» **Task statement**: Word for word, restate the entries below, but exclude the images.

---------- Record excerpts

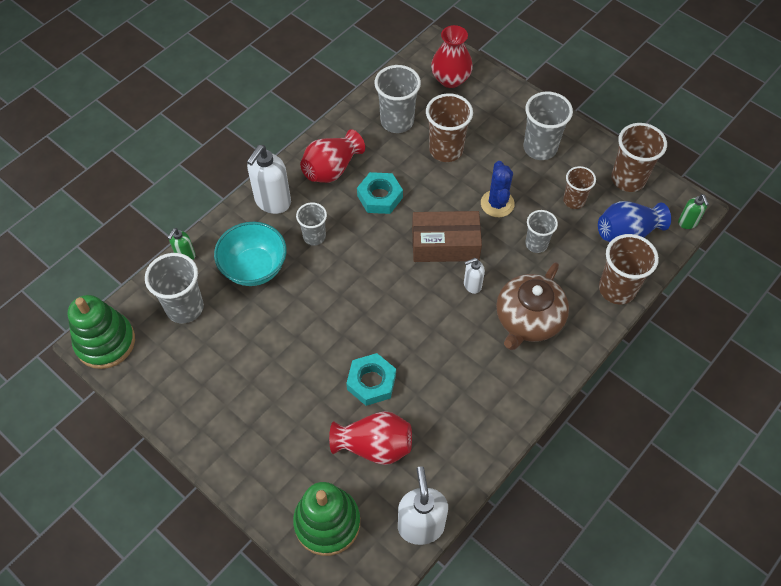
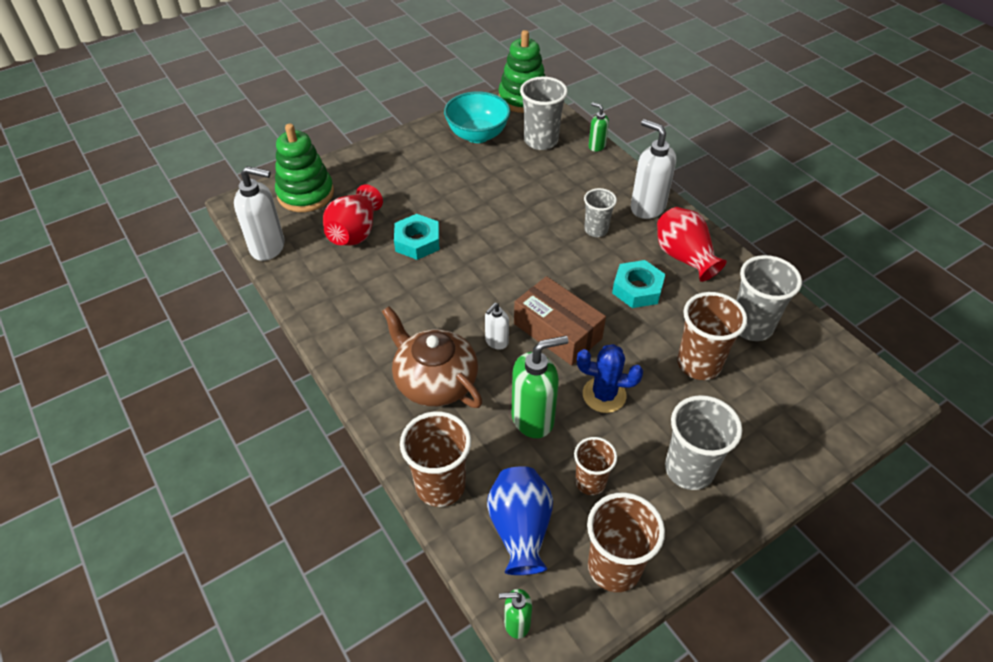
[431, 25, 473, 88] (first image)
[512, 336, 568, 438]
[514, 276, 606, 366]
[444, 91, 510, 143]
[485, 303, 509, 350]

--------------------

» **Result of this exercise**:
[431, 25, 473, 88] (first image)
[512, 336, 568, 438]
[514, 276, 606, 366]
[444, 91, 510, 143]
[485, 303, 509, 350]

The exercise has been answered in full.